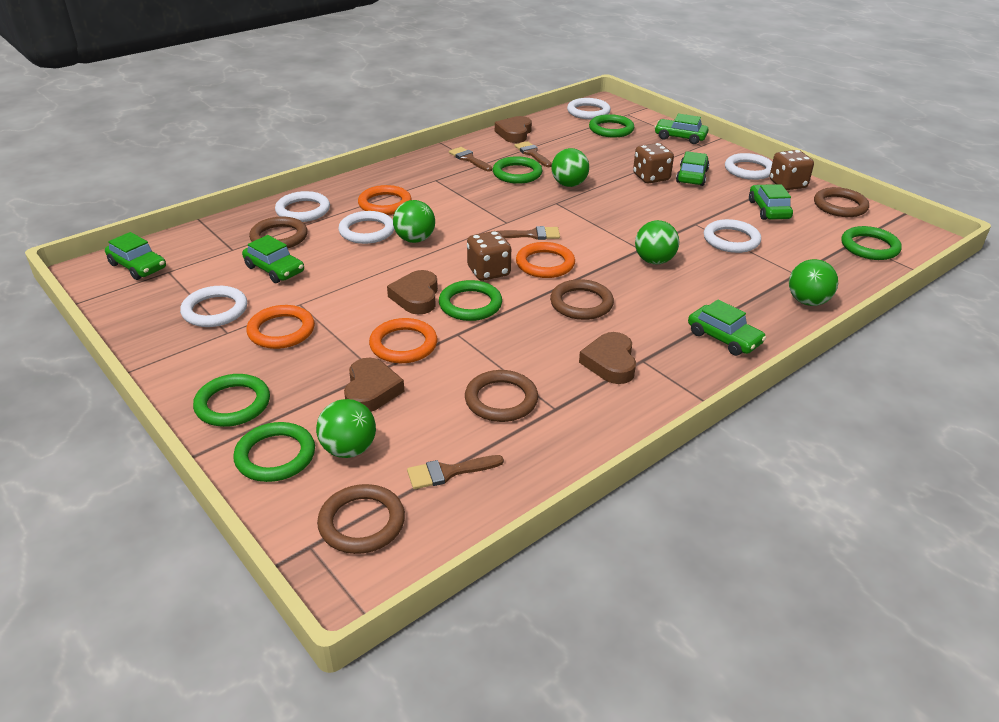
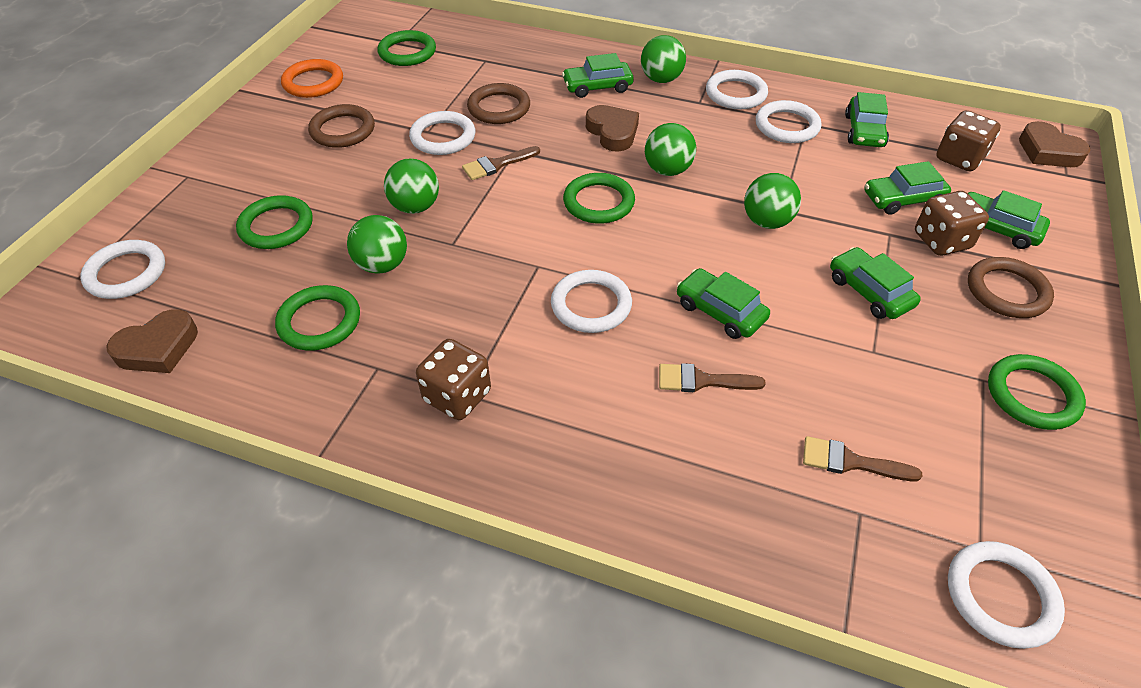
brown brush: 4 -> 3
brown heart: 4 -> 3
brown ring: 5 -> 3
green ring: 6 -> 5
orange ring: 4 -> 1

= = = =

Assignment: Excluding every picture, set down the listing exactly.

Written answer:
brown brush: 4 -> 3
brown heart: 4 -> 3
brown ring: 5 -> 3
green ring: 6 -> 5
orange ring: 4 -> 1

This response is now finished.